* YOUR GOAL
Beginning with the line containing "purple plate F8:K8" and going on through the line containing "pink brick E2", the lines below are to be returned exactly, pictures excluded and nothing added.

[Scene change data]
————————
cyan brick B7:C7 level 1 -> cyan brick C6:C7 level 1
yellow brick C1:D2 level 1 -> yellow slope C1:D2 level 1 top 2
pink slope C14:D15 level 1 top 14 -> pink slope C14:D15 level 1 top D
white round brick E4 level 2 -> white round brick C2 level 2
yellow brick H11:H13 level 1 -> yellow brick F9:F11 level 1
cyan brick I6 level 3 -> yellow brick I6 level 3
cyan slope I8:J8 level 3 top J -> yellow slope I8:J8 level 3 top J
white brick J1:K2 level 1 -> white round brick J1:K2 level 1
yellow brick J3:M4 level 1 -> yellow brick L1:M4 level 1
————————
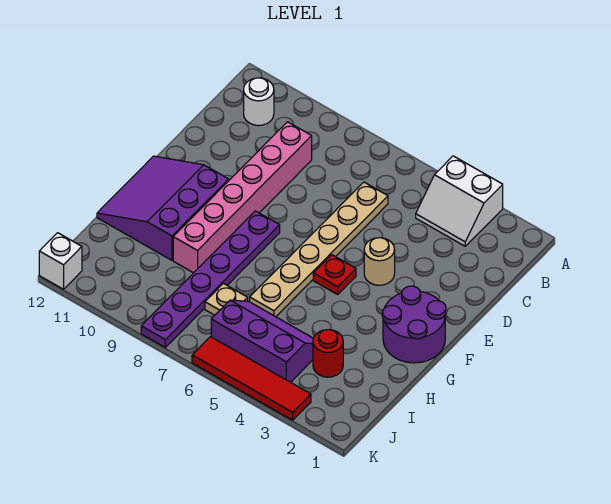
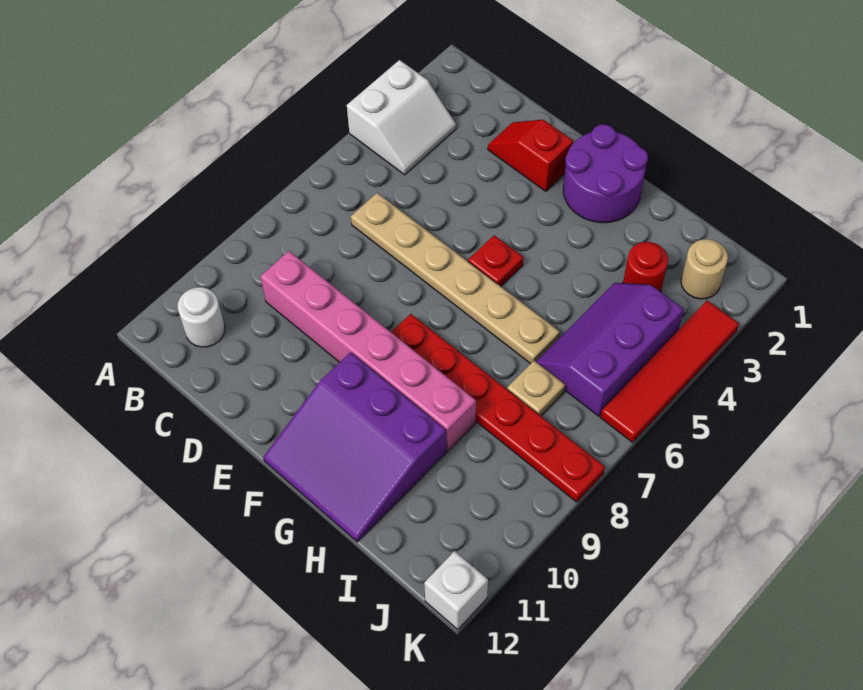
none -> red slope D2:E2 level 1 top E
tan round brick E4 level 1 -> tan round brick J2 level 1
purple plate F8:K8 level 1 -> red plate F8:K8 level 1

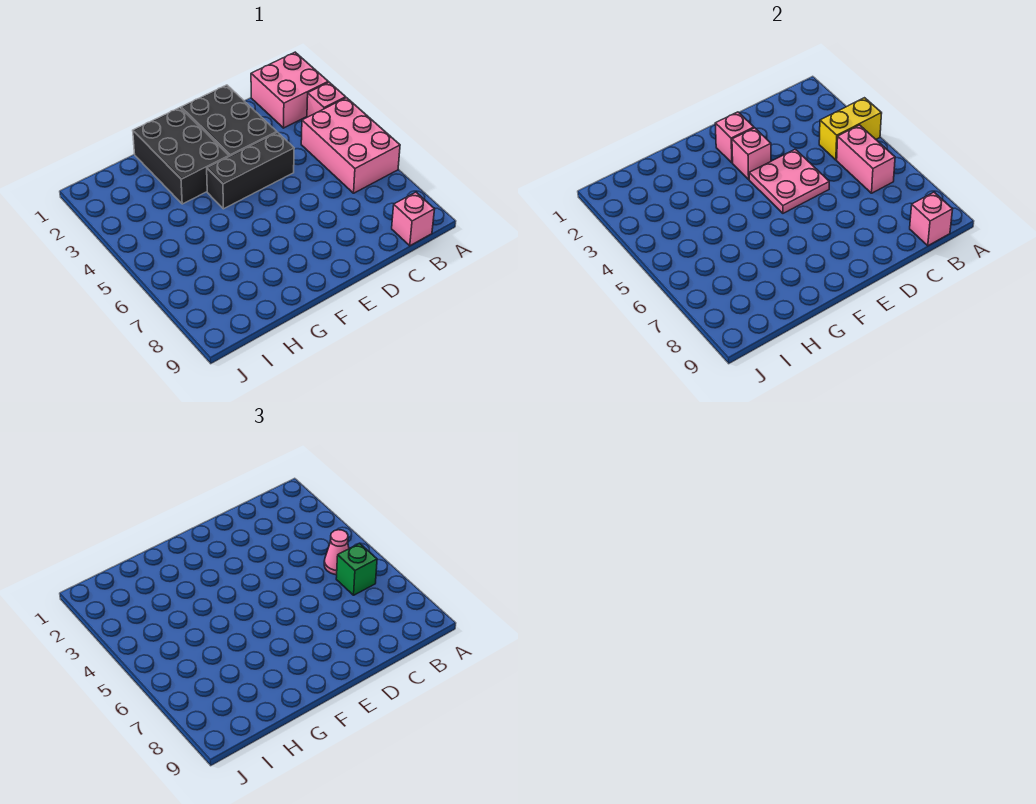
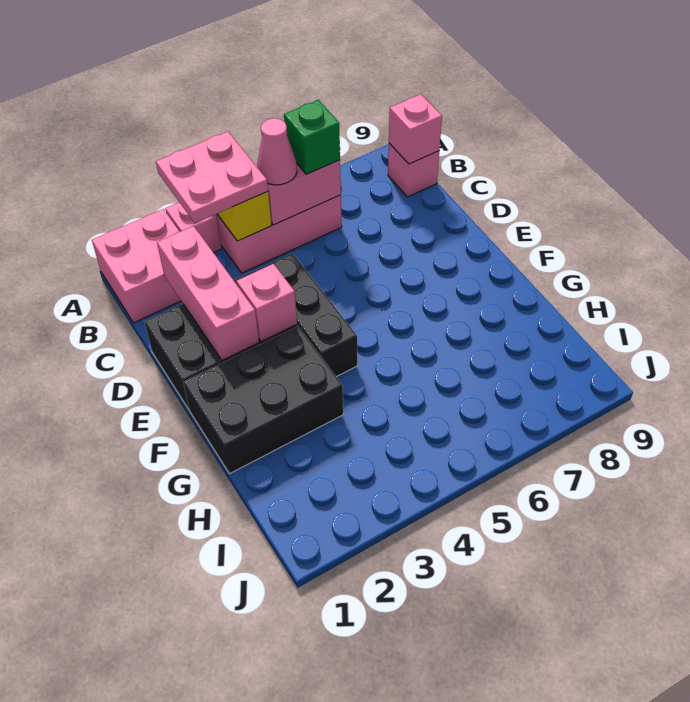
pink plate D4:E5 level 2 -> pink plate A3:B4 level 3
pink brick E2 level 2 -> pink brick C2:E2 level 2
————————
* THE ANSWER
purple plate F8:K8 level 1 -> red plate F8:K8 level 1

pink plate D4:E5 level 2 -> pink plate A3:B4 level 3
pink brick E2 level 2 -> pink brick C2:E2 level 2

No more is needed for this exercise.